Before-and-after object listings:
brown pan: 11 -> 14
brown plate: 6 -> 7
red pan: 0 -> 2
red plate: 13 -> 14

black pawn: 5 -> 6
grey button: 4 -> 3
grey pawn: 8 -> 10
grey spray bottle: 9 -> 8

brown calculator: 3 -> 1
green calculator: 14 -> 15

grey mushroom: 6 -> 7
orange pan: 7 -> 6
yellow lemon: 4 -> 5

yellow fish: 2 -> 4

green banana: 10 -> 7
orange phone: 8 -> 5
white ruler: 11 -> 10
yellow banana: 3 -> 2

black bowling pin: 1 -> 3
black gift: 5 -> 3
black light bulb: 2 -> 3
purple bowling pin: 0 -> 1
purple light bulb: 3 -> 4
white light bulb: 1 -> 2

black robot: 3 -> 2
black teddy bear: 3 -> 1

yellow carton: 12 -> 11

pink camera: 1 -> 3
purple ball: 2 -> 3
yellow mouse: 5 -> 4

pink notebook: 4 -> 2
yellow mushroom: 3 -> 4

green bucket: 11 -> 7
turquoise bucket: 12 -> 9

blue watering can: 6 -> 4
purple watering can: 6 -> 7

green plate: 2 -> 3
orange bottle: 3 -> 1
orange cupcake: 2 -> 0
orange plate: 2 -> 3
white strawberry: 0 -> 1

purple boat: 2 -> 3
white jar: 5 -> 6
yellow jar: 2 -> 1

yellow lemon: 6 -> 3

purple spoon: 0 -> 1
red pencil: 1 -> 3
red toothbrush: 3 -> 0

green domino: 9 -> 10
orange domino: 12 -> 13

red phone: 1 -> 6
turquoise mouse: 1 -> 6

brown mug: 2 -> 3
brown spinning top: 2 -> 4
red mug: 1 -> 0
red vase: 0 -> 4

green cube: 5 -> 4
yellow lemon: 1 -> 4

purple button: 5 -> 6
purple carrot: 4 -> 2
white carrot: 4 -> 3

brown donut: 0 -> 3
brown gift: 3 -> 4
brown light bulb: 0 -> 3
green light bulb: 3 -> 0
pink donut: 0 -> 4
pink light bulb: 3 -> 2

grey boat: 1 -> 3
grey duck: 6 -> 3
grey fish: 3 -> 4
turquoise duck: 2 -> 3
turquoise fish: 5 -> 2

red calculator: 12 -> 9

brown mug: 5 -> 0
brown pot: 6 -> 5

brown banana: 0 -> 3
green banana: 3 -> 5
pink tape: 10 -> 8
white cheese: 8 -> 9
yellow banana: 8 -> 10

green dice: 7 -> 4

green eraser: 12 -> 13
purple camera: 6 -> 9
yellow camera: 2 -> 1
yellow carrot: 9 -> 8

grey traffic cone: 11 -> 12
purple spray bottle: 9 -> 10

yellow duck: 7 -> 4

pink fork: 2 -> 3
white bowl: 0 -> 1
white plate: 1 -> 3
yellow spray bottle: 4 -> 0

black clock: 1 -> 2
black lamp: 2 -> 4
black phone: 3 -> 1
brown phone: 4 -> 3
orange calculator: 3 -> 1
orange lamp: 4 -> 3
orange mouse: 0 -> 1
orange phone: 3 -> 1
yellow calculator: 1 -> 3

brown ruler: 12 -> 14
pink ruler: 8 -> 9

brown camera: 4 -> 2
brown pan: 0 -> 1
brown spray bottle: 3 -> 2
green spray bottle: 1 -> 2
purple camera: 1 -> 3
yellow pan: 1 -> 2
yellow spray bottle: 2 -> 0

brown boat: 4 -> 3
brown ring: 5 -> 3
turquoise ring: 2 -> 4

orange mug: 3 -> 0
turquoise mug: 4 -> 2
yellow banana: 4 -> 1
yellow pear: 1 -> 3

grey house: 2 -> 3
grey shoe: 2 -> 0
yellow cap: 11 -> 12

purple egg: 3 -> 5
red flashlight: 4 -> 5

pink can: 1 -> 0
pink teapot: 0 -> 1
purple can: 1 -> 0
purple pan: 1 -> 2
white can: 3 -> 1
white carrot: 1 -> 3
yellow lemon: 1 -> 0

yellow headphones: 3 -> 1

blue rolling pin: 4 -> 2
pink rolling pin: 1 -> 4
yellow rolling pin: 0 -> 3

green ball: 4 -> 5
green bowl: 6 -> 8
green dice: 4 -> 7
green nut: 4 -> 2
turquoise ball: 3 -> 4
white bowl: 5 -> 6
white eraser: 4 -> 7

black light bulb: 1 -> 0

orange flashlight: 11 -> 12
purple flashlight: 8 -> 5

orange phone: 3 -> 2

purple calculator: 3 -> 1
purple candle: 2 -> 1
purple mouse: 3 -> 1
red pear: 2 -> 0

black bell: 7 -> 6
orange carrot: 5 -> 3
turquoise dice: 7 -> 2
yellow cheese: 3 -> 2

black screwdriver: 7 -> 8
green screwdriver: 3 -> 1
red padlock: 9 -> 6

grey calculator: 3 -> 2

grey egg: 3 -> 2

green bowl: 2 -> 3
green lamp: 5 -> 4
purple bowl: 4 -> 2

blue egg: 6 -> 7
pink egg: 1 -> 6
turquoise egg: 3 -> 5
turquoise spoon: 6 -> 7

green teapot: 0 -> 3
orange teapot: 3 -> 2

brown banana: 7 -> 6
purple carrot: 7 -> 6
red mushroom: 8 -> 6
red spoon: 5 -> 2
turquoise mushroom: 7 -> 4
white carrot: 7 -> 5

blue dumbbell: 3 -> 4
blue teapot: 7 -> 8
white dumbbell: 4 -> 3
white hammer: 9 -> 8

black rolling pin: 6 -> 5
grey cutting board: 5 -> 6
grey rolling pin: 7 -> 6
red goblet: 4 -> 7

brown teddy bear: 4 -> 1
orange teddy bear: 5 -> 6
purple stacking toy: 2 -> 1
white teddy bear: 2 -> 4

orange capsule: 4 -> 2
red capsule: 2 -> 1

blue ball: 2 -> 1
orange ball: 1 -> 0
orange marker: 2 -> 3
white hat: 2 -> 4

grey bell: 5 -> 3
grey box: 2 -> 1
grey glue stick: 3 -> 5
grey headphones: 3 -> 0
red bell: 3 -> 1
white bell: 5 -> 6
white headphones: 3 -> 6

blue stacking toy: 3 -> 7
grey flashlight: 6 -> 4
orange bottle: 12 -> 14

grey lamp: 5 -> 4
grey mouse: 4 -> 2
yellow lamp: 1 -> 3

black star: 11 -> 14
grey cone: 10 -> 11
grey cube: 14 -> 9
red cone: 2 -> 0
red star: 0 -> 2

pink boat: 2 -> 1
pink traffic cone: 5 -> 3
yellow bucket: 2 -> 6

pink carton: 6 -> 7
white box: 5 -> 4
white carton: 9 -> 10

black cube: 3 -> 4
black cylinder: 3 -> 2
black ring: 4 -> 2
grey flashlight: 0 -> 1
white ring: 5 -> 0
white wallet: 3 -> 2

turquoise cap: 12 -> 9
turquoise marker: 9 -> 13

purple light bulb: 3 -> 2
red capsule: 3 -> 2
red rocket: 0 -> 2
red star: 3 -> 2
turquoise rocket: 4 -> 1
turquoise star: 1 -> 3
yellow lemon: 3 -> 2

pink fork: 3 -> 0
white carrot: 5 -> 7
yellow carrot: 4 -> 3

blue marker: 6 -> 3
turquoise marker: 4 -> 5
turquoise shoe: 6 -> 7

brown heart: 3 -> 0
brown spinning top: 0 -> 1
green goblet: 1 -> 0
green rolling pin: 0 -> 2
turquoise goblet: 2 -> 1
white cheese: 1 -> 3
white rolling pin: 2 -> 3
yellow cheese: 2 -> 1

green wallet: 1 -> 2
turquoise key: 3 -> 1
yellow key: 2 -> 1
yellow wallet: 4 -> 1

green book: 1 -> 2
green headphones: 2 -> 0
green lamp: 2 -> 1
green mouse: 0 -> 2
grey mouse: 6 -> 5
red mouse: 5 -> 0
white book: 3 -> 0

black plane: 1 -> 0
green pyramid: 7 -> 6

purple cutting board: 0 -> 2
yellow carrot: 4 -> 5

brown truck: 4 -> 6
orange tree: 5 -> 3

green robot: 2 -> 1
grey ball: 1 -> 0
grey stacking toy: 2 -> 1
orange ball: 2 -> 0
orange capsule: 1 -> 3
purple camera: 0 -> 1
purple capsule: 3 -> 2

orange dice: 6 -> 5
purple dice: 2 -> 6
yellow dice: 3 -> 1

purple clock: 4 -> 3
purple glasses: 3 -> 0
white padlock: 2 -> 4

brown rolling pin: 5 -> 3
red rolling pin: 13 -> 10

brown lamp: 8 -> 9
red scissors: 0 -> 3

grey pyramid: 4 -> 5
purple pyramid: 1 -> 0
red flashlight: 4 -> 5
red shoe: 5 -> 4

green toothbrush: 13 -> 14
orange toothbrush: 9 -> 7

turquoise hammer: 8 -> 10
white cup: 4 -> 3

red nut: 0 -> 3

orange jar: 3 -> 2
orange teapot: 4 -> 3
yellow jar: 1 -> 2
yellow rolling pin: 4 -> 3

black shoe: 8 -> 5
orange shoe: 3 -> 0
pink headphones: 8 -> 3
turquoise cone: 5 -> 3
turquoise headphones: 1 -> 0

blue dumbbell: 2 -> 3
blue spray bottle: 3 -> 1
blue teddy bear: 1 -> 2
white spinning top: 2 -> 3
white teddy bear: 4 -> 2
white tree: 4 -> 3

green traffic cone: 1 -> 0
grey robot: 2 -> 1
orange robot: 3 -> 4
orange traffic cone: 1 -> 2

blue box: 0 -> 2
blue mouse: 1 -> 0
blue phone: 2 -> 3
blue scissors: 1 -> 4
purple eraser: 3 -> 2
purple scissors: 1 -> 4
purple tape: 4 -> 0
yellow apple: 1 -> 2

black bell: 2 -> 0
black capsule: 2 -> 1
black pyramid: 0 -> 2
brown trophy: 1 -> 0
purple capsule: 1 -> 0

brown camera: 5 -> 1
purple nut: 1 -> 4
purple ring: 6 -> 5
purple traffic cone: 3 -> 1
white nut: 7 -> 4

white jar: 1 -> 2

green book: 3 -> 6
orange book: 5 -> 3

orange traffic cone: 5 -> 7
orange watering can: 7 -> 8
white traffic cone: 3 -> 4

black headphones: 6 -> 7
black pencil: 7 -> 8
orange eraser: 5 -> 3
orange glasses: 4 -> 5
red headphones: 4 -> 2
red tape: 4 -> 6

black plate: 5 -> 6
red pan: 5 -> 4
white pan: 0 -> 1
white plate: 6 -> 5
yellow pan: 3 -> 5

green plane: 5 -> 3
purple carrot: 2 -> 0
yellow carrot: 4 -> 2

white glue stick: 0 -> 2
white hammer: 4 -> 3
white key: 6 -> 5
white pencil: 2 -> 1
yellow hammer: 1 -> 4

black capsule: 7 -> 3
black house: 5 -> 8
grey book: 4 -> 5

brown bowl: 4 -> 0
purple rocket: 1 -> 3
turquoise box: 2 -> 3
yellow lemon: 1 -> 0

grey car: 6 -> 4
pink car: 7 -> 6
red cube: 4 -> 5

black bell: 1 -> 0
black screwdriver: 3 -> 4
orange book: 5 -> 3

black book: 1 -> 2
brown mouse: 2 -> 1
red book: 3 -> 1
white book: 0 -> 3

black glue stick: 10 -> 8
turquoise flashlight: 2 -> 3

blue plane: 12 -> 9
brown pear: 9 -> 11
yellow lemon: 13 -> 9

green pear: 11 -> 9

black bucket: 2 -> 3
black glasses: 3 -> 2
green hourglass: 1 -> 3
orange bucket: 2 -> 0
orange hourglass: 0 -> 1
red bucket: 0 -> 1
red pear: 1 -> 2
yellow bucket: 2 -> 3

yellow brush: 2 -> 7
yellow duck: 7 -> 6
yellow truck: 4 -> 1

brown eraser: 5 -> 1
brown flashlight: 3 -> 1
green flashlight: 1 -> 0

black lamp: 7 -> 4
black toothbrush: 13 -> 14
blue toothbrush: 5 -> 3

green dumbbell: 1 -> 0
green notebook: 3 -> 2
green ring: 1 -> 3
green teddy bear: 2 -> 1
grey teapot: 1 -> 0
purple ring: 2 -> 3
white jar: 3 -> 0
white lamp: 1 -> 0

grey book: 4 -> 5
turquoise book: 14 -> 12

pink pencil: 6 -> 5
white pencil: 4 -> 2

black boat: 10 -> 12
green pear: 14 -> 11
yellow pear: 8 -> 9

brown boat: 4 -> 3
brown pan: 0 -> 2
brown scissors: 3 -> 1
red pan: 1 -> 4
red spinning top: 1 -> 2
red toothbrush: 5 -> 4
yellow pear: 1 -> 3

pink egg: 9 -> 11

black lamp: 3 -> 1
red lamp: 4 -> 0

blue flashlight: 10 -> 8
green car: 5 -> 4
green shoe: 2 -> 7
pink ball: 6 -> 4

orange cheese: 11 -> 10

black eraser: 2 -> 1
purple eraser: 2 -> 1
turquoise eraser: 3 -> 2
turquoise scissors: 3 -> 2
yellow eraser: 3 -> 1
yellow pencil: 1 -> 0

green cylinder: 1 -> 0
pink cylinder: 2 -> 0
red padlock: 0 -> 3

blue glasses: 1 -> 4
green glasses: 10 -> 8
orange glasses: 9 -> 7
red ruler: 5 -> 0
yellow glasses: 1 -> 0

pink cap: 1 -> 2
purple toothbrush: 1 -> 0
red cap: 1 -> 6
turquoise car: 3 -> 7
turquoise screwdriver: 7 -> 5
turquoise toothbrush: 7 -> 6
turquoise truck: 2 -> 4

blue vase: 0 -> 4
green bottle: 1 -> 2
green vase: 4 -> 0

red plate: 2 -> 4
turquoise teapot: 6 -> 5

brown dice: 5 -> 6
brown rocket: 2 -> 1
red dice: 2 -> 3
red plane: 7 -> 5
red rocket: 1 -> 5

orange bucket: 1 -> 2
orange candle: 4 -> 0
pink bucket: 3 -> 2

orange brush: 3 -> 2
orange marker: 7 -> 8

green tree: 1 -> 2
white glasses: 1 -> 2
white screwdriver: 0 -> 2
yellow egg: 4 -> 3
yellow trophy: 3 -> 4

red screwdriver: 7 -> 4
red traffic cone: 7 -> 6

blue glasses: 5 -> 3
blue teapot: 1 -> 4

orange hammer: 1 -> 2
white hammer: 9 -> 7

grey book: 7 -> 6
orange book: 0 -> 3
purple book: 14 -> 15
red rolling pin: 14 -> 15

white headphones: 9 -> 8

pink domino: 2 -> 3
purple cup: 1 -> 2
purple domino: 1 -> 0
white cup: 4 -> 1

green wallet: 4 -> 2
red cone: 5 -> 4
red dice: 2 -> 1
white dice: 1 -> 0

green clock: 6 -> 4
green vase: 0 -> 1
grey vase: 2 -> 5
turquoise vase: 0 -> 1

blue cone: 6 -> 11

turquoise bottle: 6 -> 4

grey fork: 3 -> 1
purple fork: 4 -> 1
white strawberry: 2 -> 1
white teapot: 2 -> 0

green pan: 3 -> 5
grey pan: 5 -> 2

Assigned task: Every line in the data that holds the string "ruler" should be copied.

Result:
white ruler: 11 -> 10
brown ruler: 12 -> 14
pink ruler: 8 -> 9
red ruler: 5 -> 0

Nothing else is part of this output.